## ACTIVITY
An exact transcription of the records is required, minus any images.
*** MATERIAL SHOWN
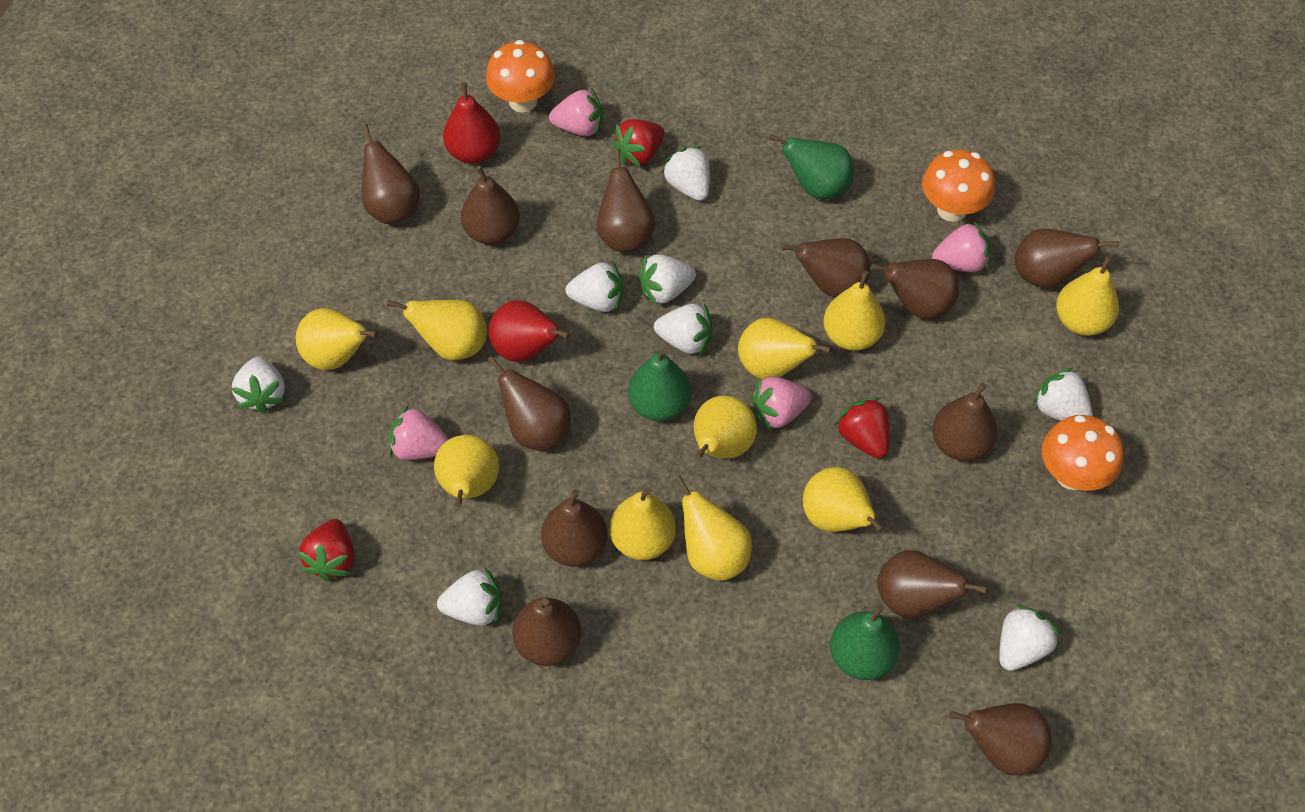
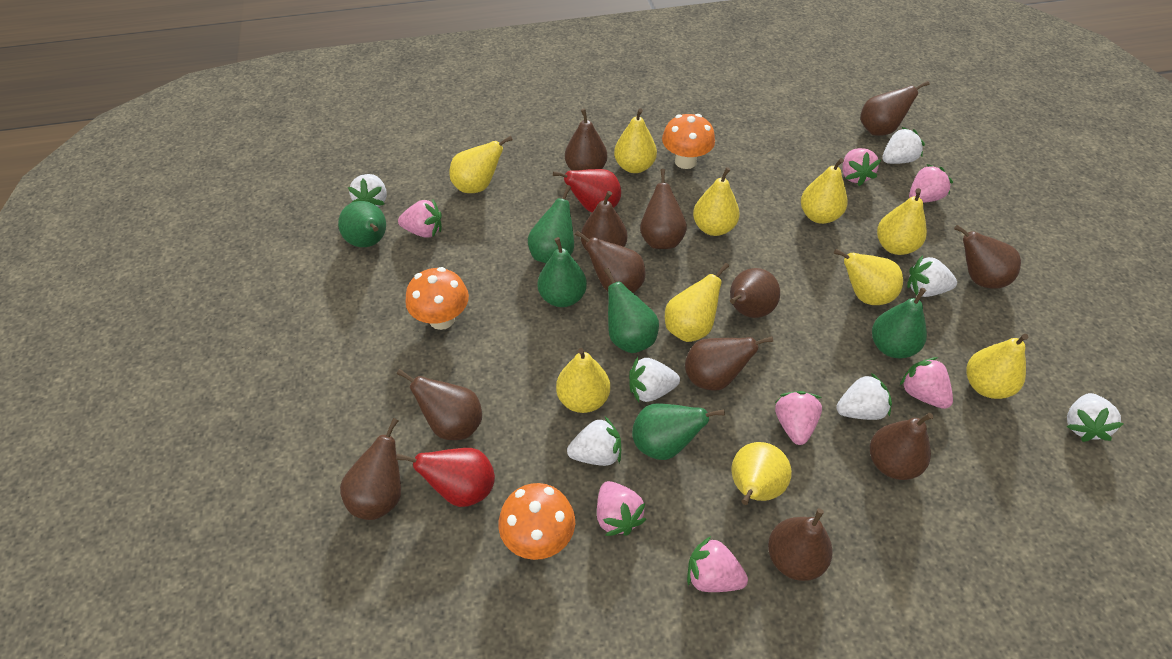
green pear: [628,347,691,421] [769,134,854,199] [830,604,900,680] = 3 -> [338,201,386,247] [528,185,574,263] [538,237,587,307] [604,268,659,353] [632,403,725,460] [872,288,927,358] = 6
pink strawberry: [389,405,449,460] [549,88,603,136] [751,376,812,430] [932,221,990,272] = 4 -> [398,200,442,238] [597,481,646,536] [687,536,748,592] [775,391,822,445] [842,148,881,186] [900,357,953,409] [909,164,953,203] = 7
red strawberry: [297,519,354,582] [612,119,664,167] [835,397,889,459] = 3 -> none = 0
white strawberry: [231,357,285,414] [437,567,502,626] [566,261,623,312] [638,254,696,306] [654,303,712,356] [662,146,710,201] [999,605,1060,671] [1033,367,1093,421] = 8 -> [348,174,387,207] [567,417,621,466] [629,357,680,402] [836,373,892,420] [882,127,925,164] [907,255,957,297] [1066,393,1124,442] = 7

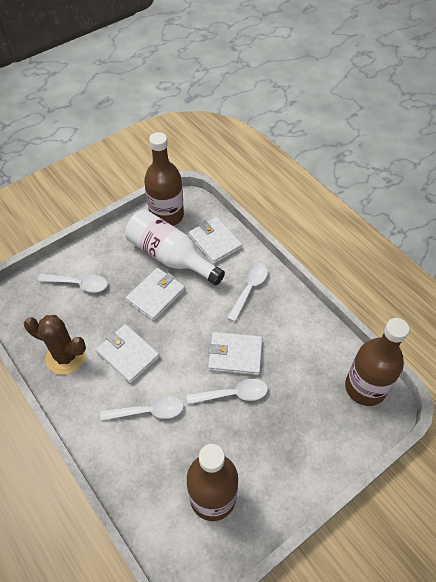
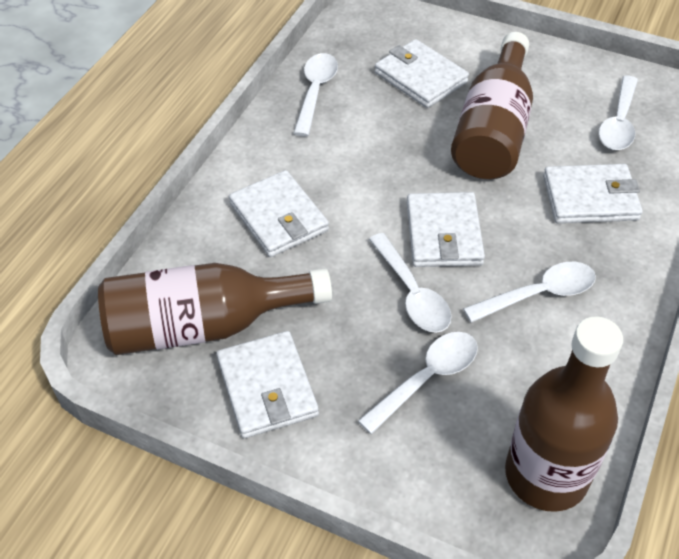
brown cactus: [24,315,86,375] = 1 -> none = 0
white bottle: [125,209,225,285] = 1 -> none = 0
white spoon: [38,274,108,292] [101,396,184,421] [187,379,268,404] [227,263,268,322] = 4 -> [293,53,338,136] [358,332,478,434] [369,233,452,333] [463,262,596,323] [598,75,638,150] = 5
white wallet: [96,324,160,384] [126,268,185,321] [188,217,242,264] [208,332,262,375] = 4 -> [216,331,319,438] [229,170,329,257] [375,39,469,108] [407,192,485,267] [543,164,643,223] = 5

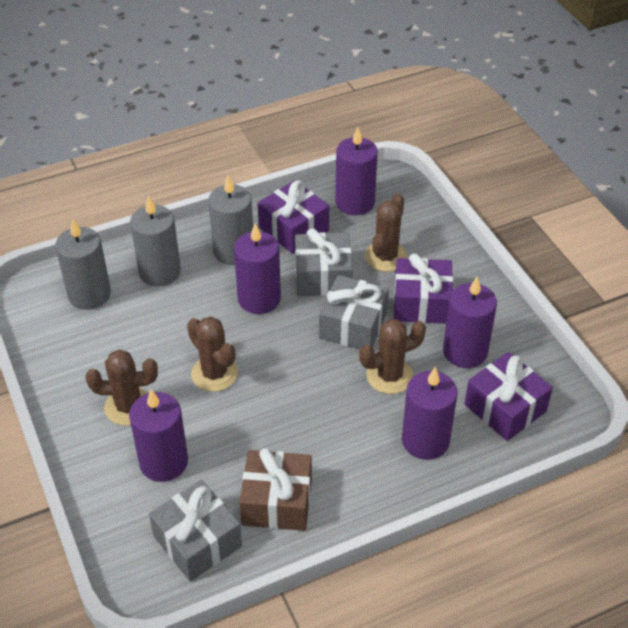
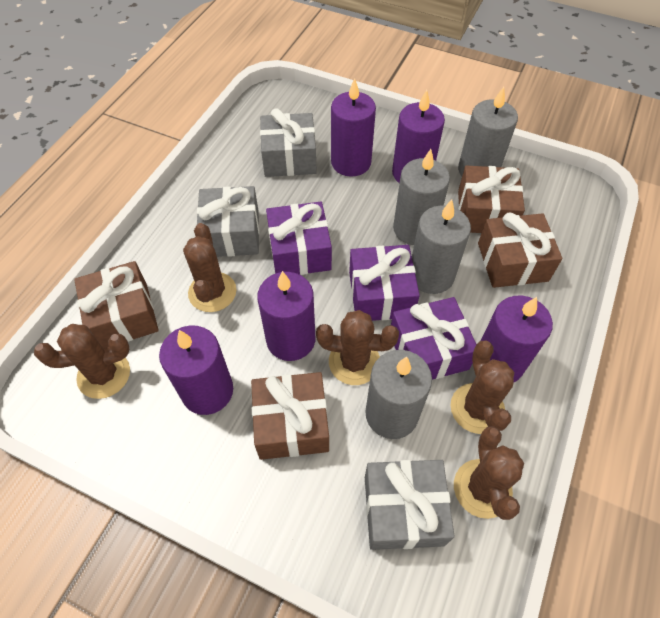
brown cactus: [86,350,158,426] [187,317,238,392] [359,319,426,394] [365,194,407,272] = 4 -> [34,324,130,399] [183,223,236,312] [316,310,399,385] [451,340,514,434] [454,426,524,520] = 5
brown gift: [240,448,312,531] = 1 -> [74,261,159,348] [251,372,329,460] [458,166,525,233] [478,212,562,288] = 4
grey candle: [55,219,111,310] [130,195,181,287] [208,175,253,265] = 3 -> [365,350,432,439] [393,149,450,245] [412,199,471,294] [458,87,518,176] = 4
******
## ANSWER
green pear: [628,347,691,421] [769,134,854,199] [830,604,900,680] = 3 -> [338,201,386,247] [528,185,574,263] [538,237,587,307] [604,268,659,353] [632,403,725,460] [872,288,927,358] = 6
pink strawberry: [389,405,449,460] [549,88,603,136] [751,376,812,430] [932,221,990,272] = 4 -> [398,200,442,238] [597,481,646,536] [687,536,748,592] [775,391,822,445] [842,148,881,186] [900,357,953,409] [909,164,953,203] = 7
red strawberry: [297,519,354,582] [612,119,664,167] [835,397,889,459] = 3 -> none = 0
white strawberry: [231,357,285,414] [437,567,502,626] [566,261,623,312] [638,254,696,306] [654,303,712,356] [662,146,710,201] [999,605,1060,671] [1033,367,1093,421] = 8 -> [348,174,387,207] [567,417,621,466] [629,357,680,402] [836,373,892,420] [882,127,925,164] [907,255,957,297] [1066,393,1124,442] = 7

brown cactus: [24,315,86,375] = 1 -> none = 0
white bottle: [125,209,225,285] = 1 -> none = 0
white spoon: [38,274,108,292] [101,396,184,421] [187,379,268,404] [227,263,268,322] = 4 -> [293,53,338,136] [358,332,478,434] [369,233,452,333] [463,262,596,323] [598,75,638,150] = 5
white wallet: [96,324,160,384] [126,268,185,321] [188,217,242,264] [208,332,262,375] = 4 -> [216,331,319,438] [229,170,329,257] [375,39,469,108] [407,192,485,267] [543,164,643,223] = 5

brown cactus: [86,350,158,426] [187,317,238,392] [359,319,426,394] [365,194,407,272] = 4 -> [34,324,130,399] [183,223,236,312] [316,310,399,385] [451,340,514,434] [454,426,524,520] = 5
brown gift: [240,448,312,531] = 1 -> [74,261,159,348] [251,372,329,460] [458,166,525,233] [478,212,562,288] = 4
grey candle: [55,219,111,310] [130,195,181,287] [208,175,253,265] = 3 -> [365,350,432,439] [393,149,450,245] [412,199,471,294] [458,87,518,176] = 4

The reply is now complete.